--- Problem details ---
Reproduce the records word for word, starting at the very first line and ending at the line that contains "notable [737, 416]".

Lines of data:
--- START ---

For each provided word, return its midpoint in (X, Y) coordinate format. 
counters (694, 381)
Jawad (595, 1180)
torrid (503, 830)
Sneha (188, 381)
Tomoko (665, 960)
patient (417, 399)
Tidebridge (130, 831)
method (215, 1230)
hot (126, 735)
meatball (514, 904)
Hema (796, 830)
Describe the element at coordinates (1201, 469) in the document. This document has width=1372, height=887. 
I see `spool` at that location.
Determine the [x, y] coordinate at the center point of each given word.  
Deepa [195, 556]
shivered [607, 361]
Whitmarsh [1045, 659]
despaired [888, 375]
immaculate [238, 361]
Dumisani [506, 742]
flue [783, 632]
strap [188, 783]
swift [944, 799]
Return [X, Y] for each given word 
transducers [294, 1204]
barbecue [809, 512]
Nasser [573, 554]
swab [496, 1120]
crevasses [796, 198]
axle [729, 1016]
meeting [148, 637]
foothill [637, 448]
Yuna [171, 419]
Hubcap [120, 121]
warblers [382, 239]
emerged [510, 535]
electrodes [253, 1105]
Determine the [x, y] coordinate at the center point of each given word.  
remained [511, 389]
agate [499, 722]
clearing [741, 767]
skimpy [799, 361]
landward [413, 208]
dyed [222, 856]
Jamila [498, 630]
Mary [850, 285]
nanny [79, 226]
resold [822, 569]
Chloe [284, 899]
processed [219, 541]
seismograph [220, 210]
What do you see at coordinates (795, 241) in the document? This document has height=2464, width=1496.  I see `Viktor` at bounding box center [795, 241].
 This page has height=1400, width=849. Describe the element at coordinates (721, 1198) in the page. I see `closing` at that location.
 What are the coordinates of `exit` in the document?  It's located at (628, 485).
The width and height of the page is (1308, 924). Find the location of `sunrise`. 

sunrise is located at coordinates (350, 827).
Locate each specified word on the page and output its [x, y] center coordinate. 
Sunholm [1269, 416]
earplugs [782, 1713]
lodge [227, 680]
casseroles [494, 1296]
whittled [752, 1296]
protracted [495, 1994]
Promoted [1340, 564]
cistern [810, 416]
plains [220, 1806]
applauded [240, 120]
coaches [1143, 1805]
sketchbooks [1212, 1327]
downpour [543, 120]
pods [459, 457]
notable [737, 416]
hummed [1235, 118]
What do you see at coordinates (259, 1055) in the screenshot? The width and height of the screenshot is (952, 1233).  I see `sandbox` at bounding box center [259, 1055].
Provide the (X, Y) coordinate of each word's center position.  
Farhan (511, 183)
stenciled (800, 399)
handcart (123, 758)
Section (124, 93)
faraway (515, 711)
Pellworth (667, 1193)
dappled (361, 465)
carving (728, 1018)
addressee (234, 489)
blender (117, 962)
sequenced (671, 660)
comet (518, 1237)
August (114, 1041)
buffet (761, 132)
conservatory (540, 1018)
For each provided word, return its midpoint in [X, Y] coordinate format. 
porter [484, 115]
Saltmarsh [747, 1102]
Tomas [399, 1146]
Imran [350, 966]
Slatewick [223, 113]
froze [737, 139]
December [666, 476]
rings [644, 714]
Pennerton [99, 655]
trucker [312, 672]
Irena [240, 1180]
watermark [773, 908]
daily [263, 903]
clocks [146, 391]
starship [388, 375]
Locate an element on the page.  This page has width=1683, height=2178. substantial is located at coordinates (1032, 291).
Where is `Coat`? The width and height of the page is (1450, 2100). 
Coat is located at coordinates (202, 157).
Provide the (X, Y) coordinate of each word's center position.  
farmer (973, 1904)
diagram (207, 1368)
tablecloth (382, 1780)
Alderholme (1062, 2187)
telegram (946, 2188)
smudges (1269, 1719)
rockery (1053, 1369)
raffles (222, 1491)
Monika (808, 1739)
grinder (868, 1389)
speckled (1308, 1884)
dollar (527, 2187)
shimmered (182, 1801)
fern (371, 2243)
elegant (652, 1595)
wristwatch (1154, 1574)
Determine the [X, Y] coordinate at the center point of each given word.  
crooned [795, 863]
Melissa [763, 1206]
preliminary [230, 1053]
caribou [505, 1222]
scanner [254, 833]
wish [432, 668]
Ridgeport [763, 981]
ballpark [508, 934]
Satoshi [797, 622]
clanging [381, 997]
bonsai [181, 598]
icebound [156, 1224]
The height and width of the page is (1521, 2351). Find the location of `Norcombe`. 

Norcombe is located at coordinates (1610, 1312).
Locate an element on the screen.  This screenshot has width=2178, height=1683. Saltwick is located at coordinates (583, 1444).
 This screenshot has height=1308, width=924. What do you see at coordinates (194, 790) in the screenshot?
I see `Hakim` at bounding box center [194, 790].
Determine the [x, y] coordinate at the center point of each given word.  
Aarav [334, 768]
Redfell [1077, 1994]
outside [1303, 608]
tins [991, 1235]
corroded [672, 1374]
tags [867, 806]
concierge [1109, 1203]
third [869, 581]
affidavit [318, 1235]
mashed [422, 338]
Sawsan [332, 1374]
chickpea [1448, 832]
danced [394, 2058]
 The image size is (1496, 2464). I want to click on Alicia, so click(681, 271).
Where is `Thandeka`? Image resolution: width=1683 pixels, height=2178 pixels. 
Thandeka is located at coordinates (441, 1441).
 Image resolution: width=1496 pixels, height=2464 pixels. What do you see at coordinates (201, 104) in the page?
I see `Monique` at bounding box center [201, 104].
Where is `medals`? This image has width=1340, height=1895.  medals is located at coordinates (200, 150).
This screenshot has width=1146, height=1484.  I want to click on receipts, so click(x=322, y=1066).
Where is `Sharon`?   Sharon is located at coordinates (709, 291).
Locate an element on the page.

--- END ---

--- Written solution ---
For each provided word, return its midpoint in (X, Y) coordinate format. 
counters (694, 381)
Jawad (595, 1180)
torrid (503, 830)
Sneha (188, 381)
Tomoko (665, 960)
patient (417, 399)
Tidebridge (130, 831)
method (215, 1230)
hot (126, 735)
meatball (514, 904)
Hema (796, 830)
Describe the element at coordinates (1201, 469) in the document. This document has width=1372, height=887. 
I see `spool` at that location.
Determine the [x, y] coordinate at the center point of each given word.  
Deepa [195, 556]
shivered [607, 361]
Whitmarsh [1045, 659]
despaired [888, 375]
immaculate [238, 361]
Dumisani [506, 742]
flue [783, 632]
strap [188, 783]
swift [944, 799]
Return [X, Y] for each given word 
transducers [294, 1204]
barbecue [809, 512]
Nasser [573, 554]
swab [496, 1120]
crevasses [796, 198]
axle [729, 1016]
meeting [148, 637]
foothill [637, 448]
Yuna [171, 419]
Hubcap [120, 121]
warblers [382, 239]
emerged [510, 535]
electrodes [253, 1105]
Determine the [x, y] coordinate at the center point of each given word.  
remained [511, 389]
agate [499, 722]
clearing [741, 767]
skimpy [799, 361]
landward [413, 208]
dyed [222, 856]
Jamila [498, 630]
Mary [850, 285]
nanny [79, 226]
resold [822, 569]
Chloe [284, 899]
processed [219, 541]
seismograph [220, 210]
What do you see at coordinates (795, 241) in the document? This document has height=2464, width=1496.  I see `Viktor` at bounding box center [795, 241].
 This page has height=1400, width=849. Describe the element at coordinates (721, 1198) in the page. I see `closing` at that location.
 What are the coordinates of `exit` in the document?  It's located at (628, 485).
The width and height of the page is (1308, 924). Find the location of `sunrise`. 

sunrise is located at coordinates (350, 827).
Locate each specified word on the page and output its [x, y] center coordinate. 
Sunholm [1269, 416]
earplugs [782, 1713]
lodge [227, 680]
casseroles [494, 1296]
whittled [752, 1296]
protracted [495, 1994]
Promoted [1340, 564]
cistern [810, 416]
plains [220, 1806]
applauded [240, 120]
coaches [1143, 1805]
sketchbooks [1212, 1327]
downpour [543, 120]
pods [459, 457]
notable [737, 416]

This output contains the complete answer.